◆ **What to work on**: Every line of the records that holds the word "VBUS" should be copied.

◆ **Source information**:
··········

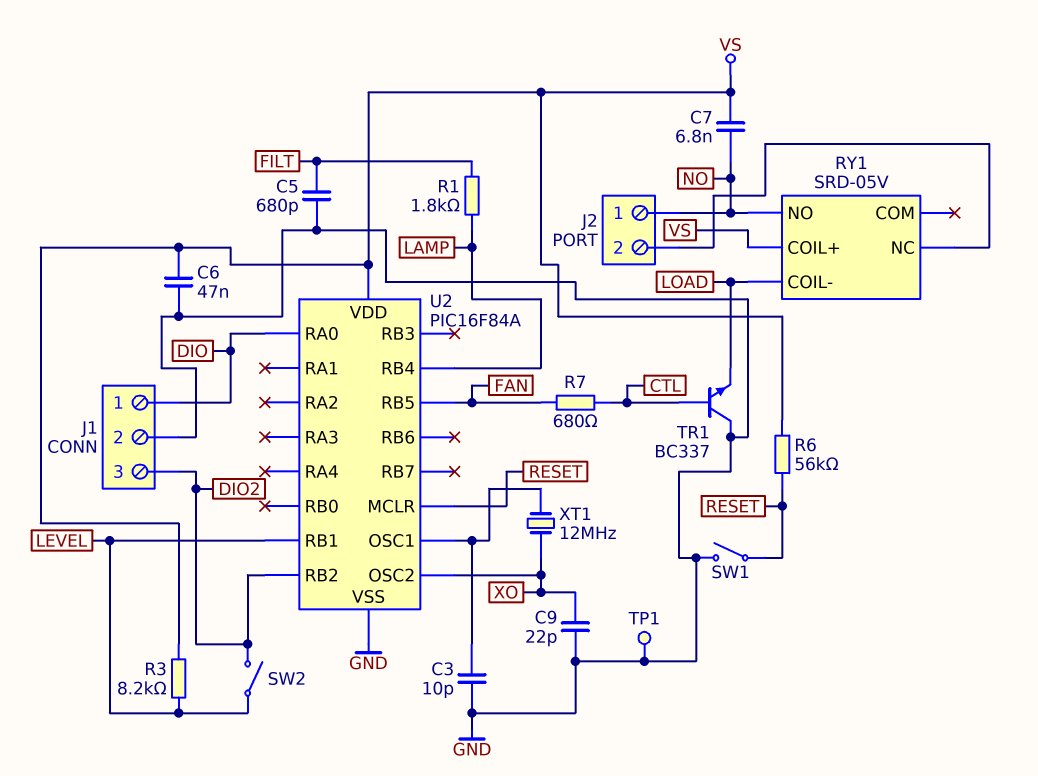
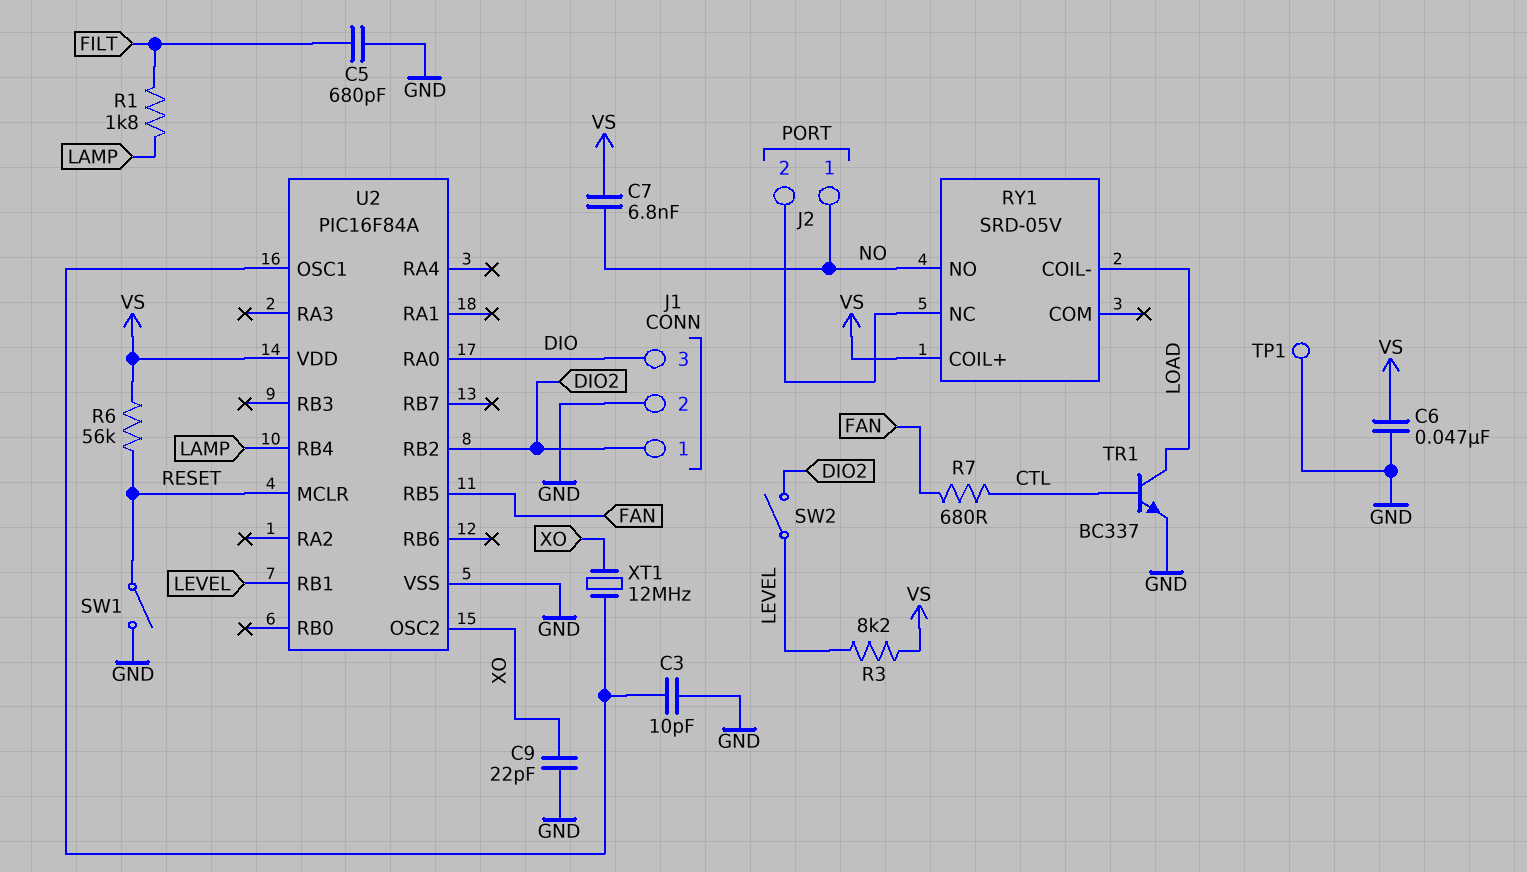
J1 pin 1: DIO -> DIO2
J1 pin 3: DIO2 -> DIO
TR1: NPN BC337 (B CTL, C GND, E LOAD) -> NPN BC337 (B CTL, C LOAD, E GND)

··········

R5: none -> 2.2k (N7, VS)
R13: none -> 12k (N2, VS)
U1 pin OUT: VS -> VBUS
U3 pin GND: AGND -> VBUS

··········

◆ **Written answer**:
U1 pin OUT: VS -> VBUS
U3 pin GND: AGND -> VBUS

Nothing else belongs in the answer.